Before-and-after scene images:
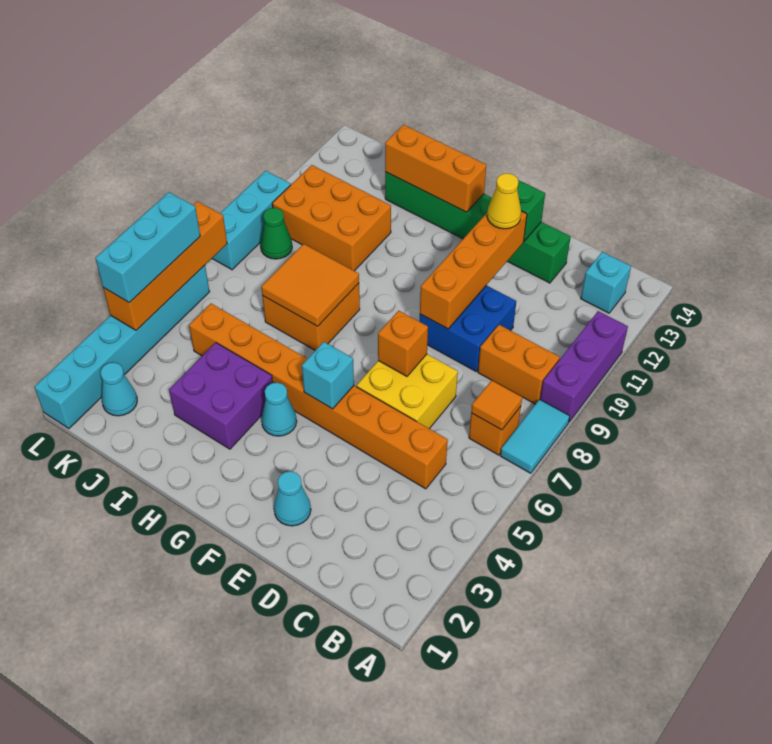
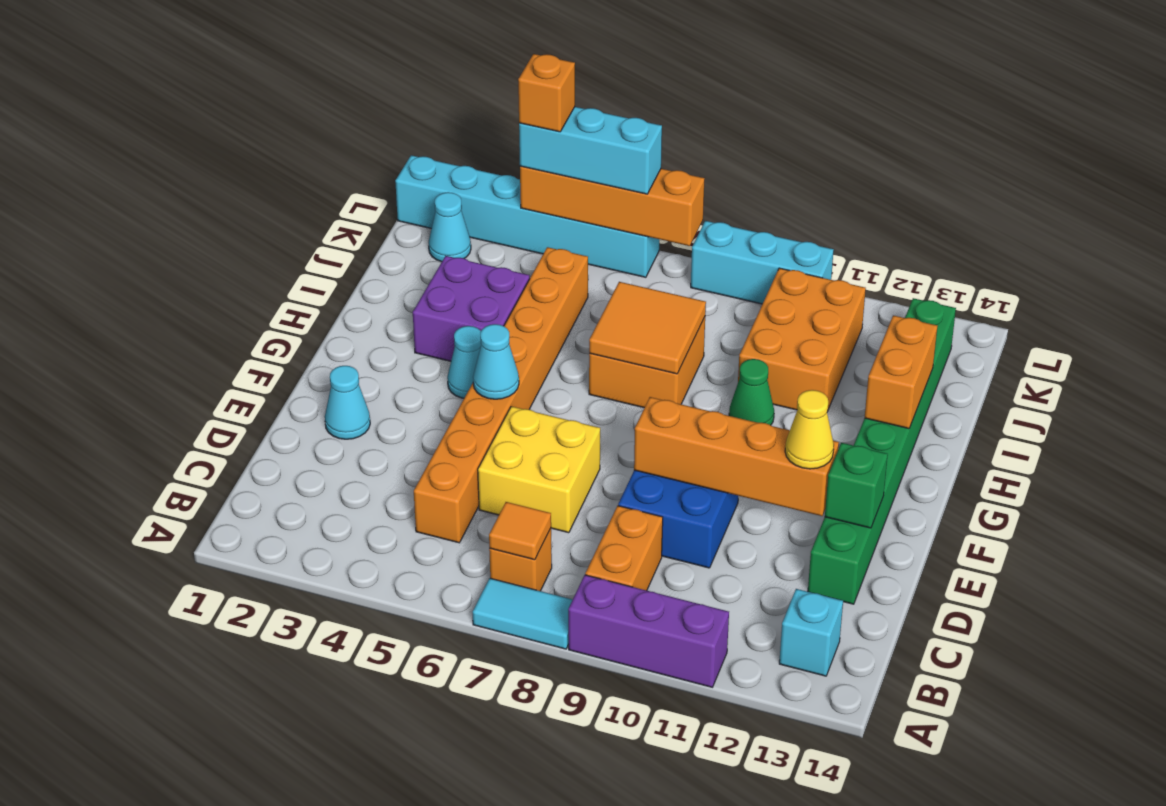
green brick D13:I13 level 1 -> green brick D13:K13 level 1
orange brick E7 level 2 -> orange brick L4 level 4
cyan brick F5 level 2 -> cyan cone F5 level 2
orange brick G13:I13 level 2 -> orange brick H13:I13 level 2
green cone K9 level 1 -> green cone H10 level 1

● **Assigned task**
Please output all the data exactly as given, with the pictures omitted.

● **Result for this exercise**
green brick D13:I13 level 1 -> green brick D13:K13 level 1
orange brick E7 level 2 -> orange brick L4 level 4
cyan brick F5 level 2 -> cyan cone F5 level 2
orange brick G13:I13 level 2 -> orange brick H13:I13 level 2
green cone K9 level 1 -> green cone H10 level 1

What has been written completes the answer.